BEGIN EXERCISE DATA

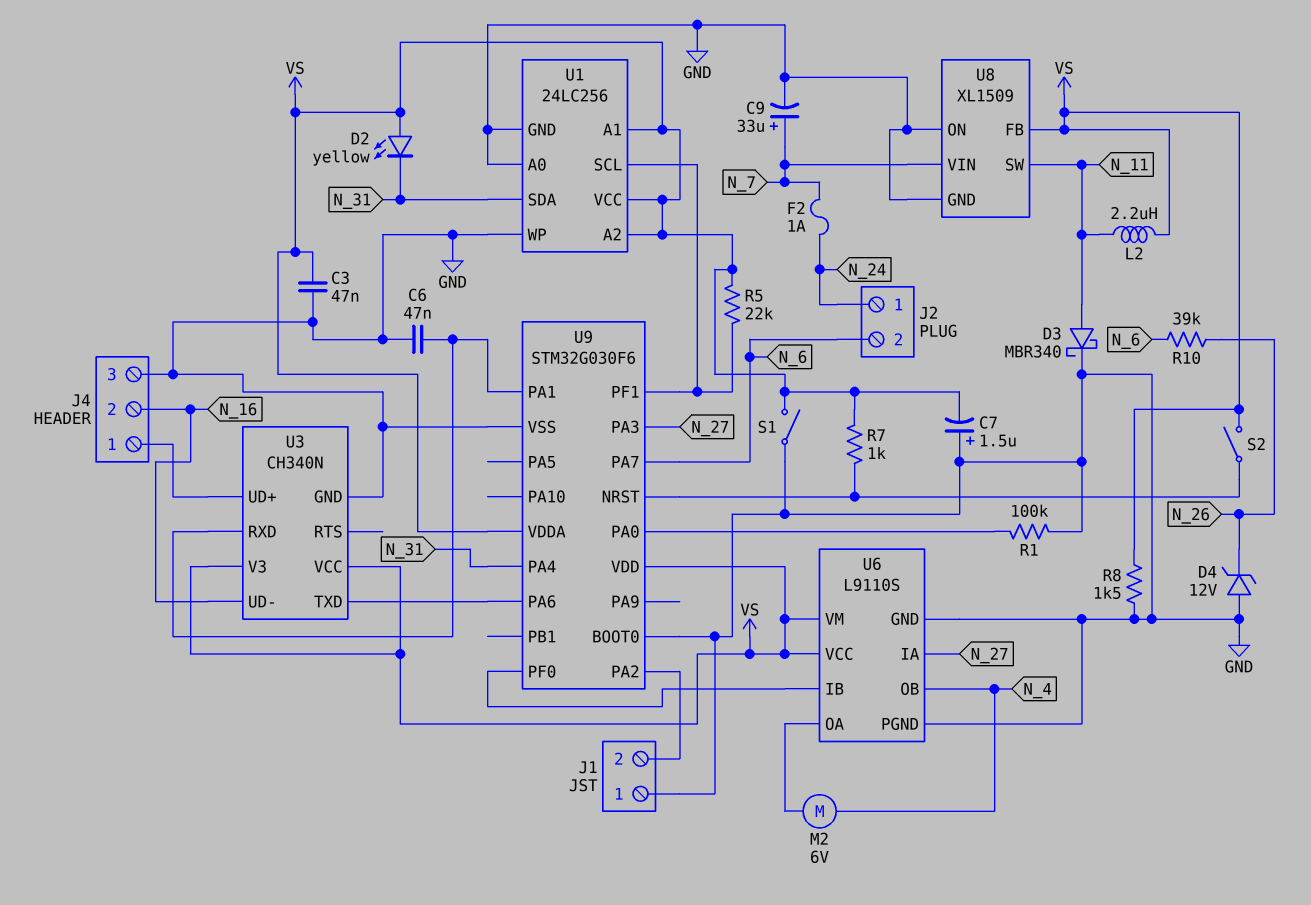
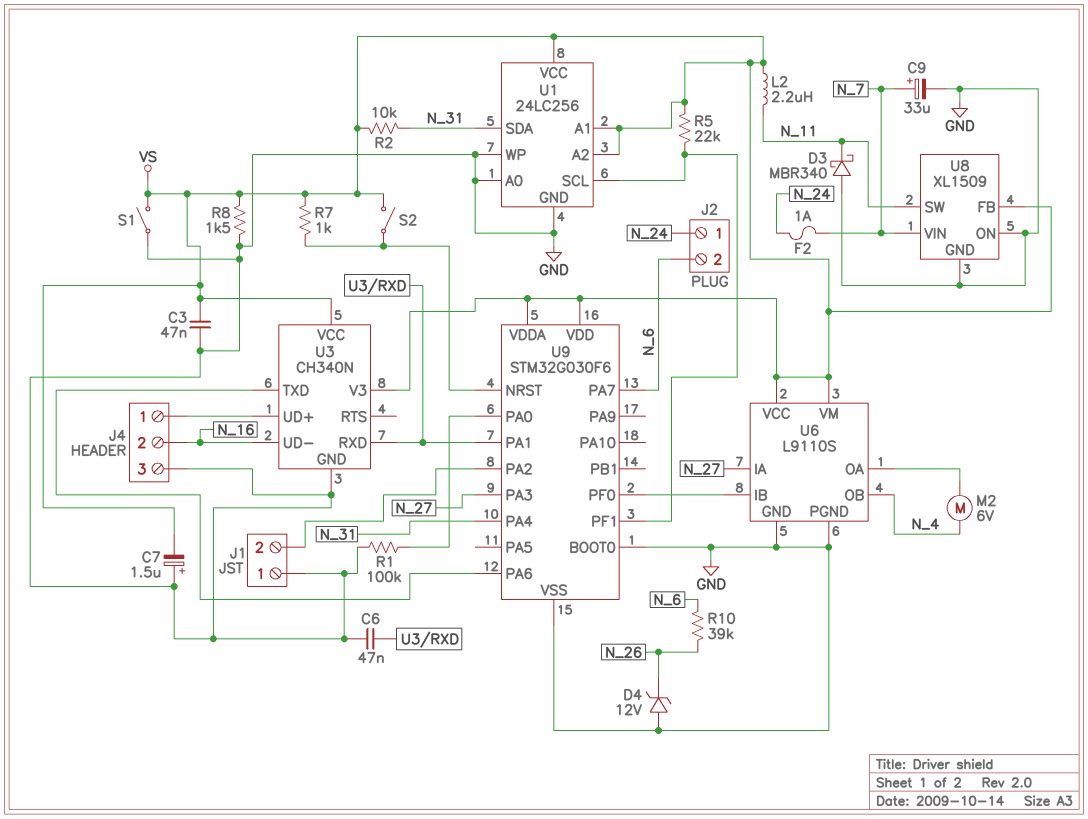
D2: LED yellow (A VS, K N_31) -> none
D3: schottky MBR340 (A N_11, K GND) -> schottky MBR340 (A GND, K N_11)
R2: none -> 10k (N_31, VS)

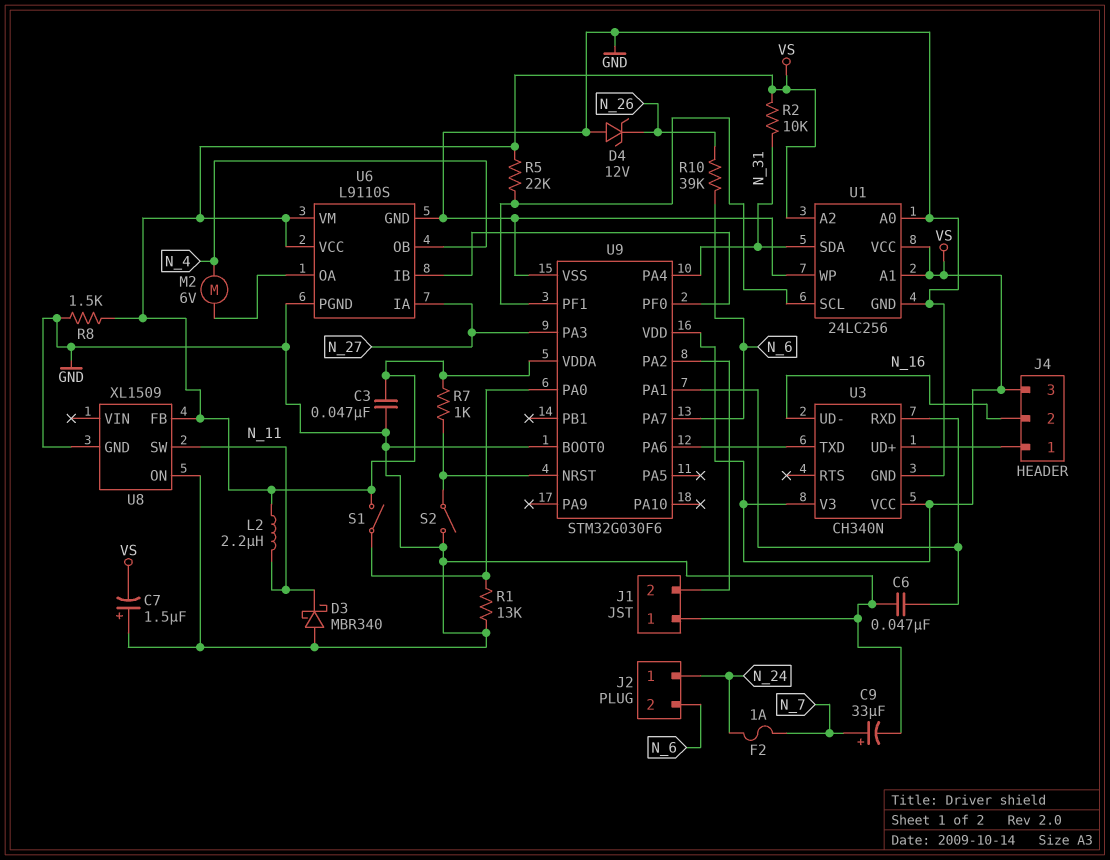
J4 pin 3: GND -> VS
R1: 100k (GND, U9/PA0) -> 13k (GND, U9/PA0)
S1: switch (GND, VS) -> switch (U9/PA0, VS)
S2: switch (U9/NRST, VS) -> switch (GND, U9/NRST)
U8 pin VIN: N_7 -> none

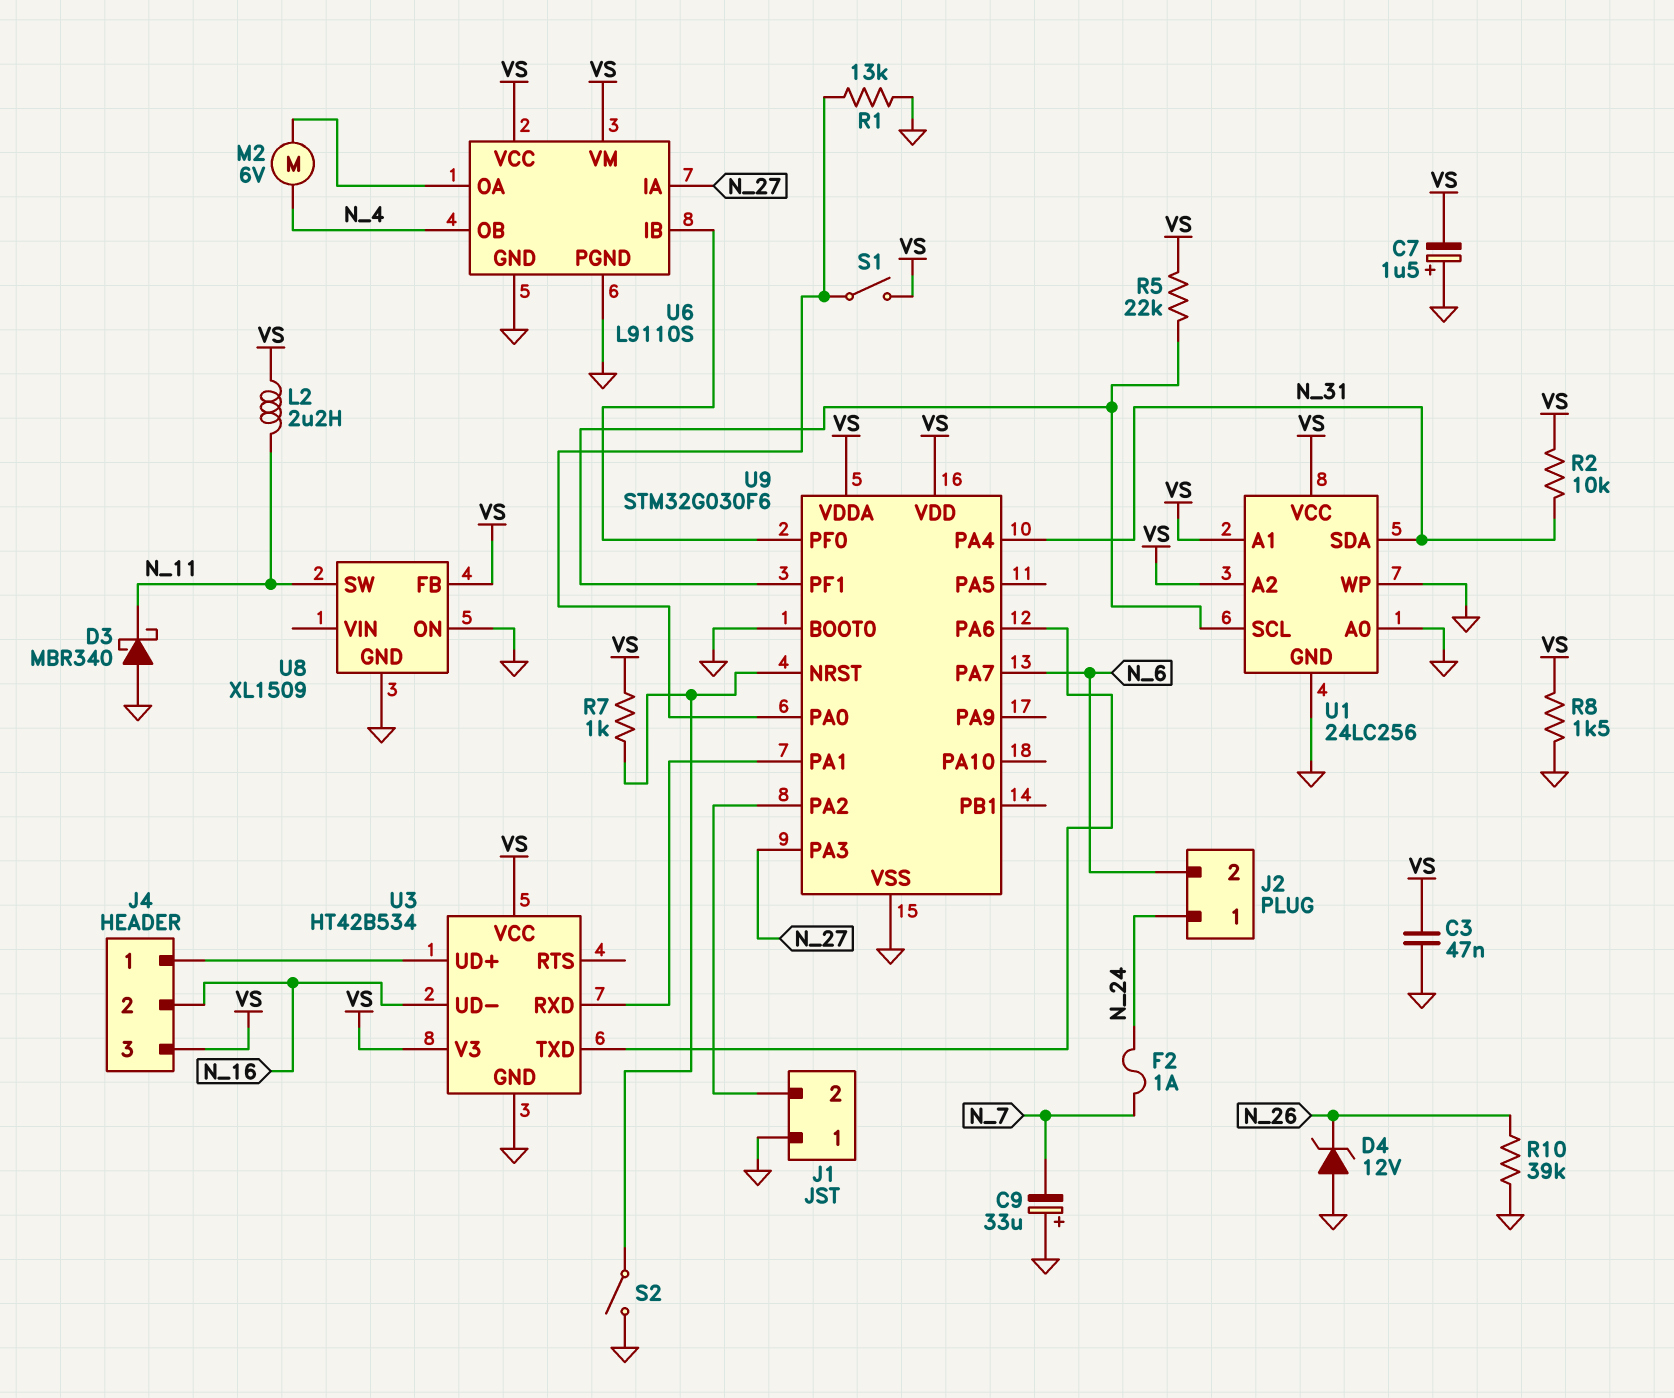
C6: 47nF (GND, U3/RXD) -> none
C9: 33uF (plus N_7, minus GND) -> 33uF (plus GND, minus N_7)
R10: 39k (N_6, N_26) -> 39k (GND, N_26)
U3: CH340N -> HT42B534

END EXERCISE DATA

### PROBLEM
Scan the records above line by line, counting those where the word "none" appears, and give the count alone.

### EXERCISE OUTPUT
4